## ACTIVITY
Would you please output, word for word, the span of the listing below that opens on the line containing "R1: 220k (J3/2, SIG8) -> 12k (J3/2, SIG8)" and closes on the line containing "R2: 12k (SIG6, SIG8) -> 220k (SIG6, SIG8)"? Include both ends and nothing more.

## STORED DATA
● ● ● ● ●

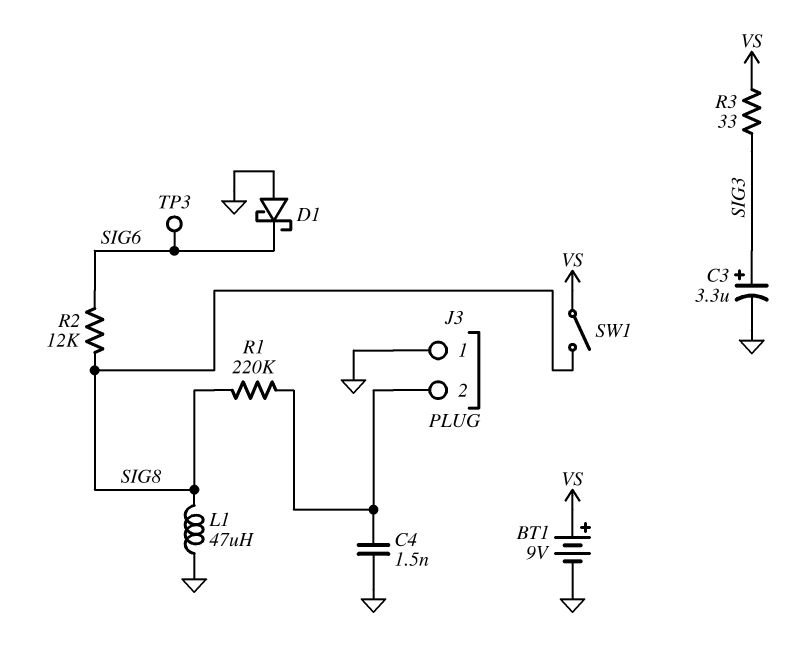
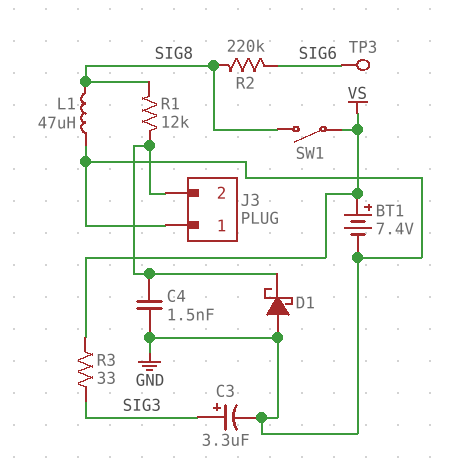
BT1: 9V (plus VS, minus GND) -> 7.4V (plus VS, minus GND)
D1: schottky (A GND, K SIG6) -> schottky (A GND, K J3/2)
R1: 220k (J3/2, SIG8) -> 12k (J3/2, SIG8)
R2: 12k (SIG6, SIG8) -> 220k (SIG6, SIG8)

● ● ● ● ●

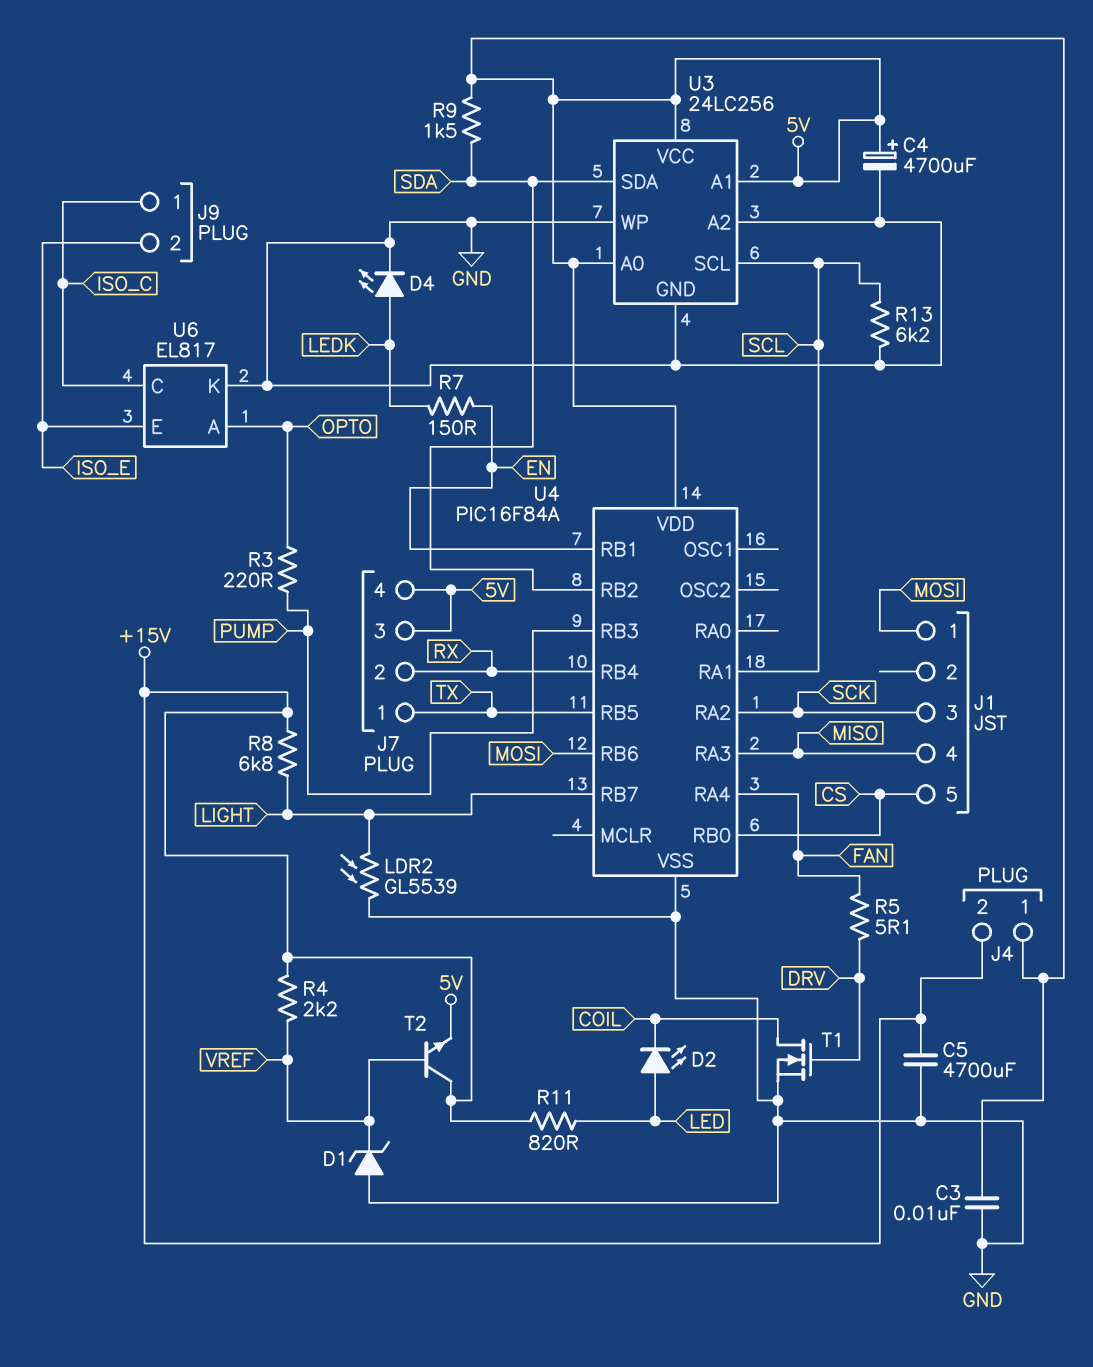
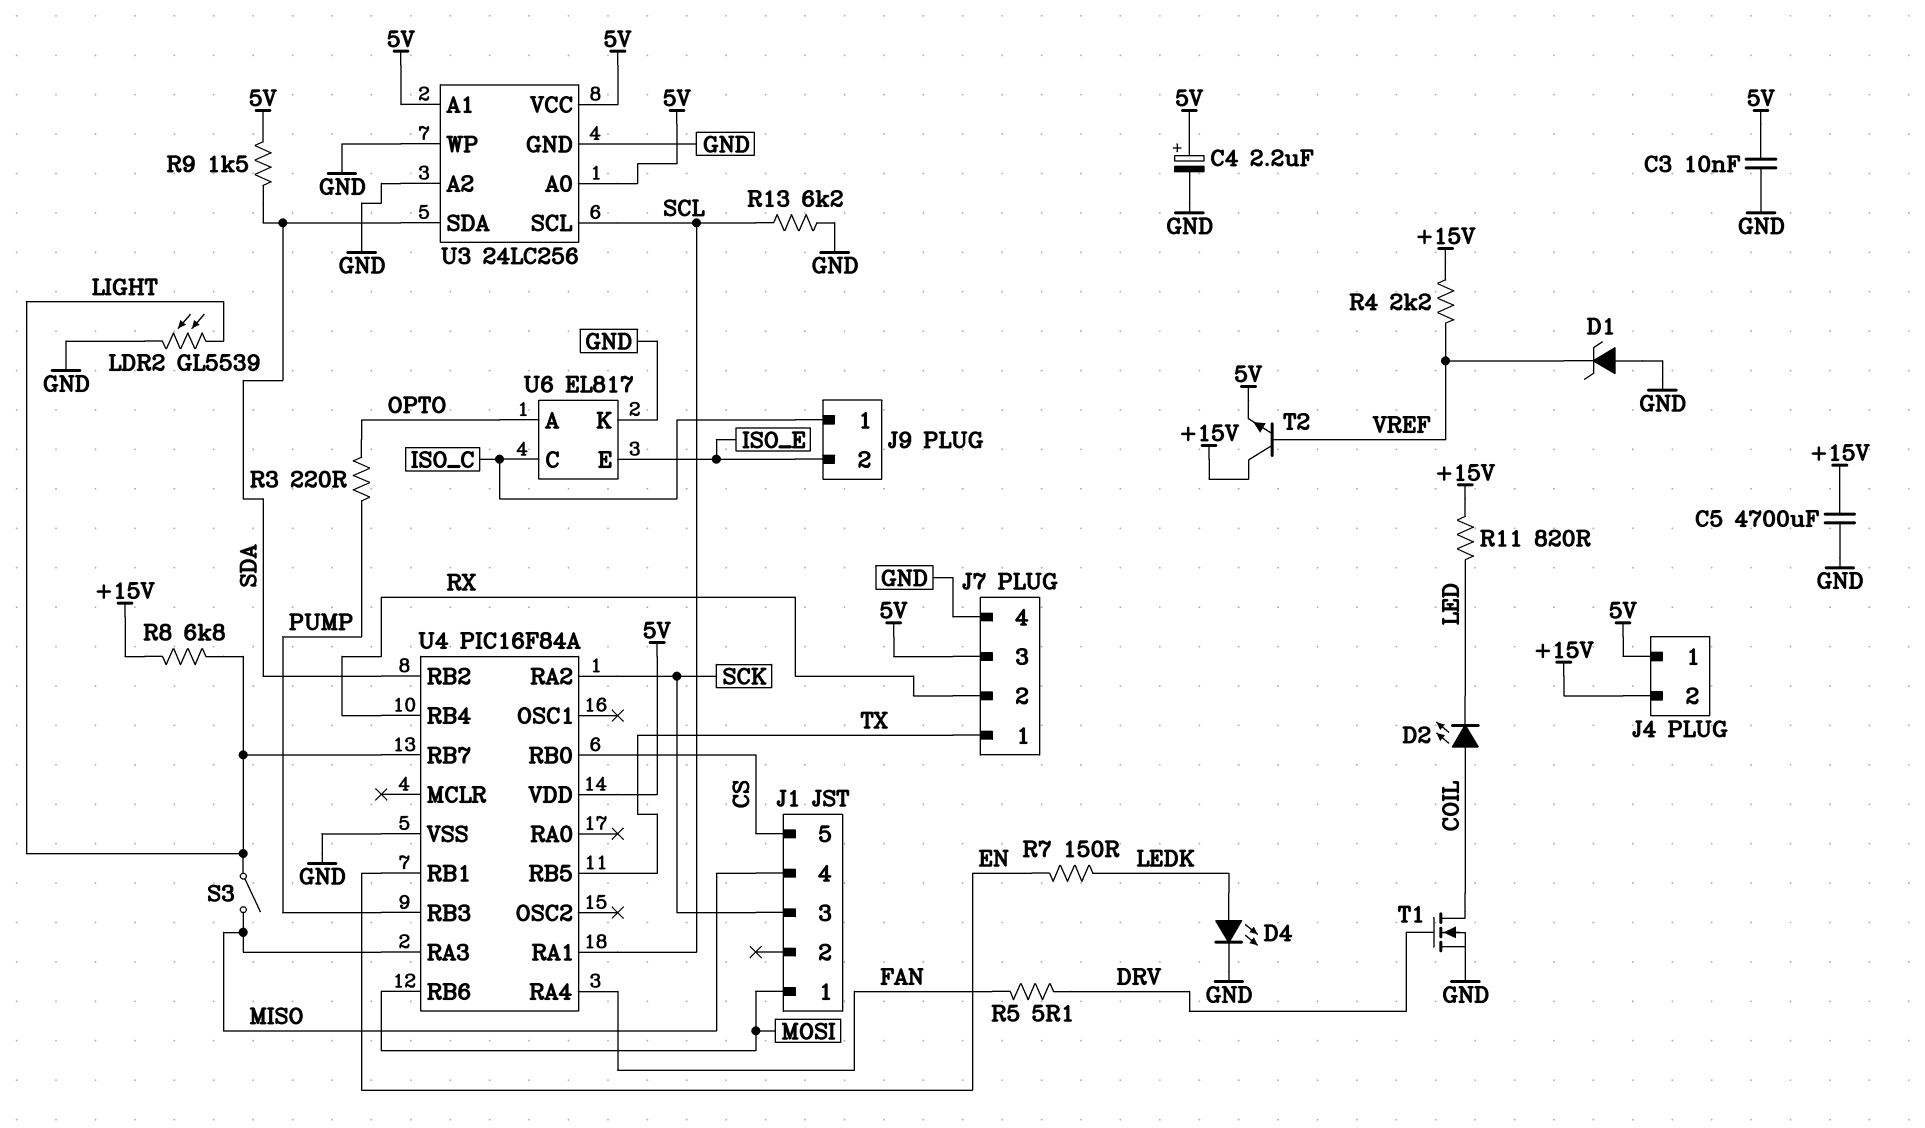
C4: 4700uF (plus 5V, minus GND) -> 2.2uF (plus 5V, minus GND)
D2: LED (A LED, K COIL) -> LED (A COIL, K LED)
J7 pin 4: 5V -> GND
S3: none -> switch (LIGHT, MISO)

● ● ● ● ●

## WRITTEN ANSWER
R1: 220k (J3/2, SIG8) -> 12k (J3/2, SIG8)
R2: 12k (SIG6, SIG8) -> 220k (SIG6, SIG8)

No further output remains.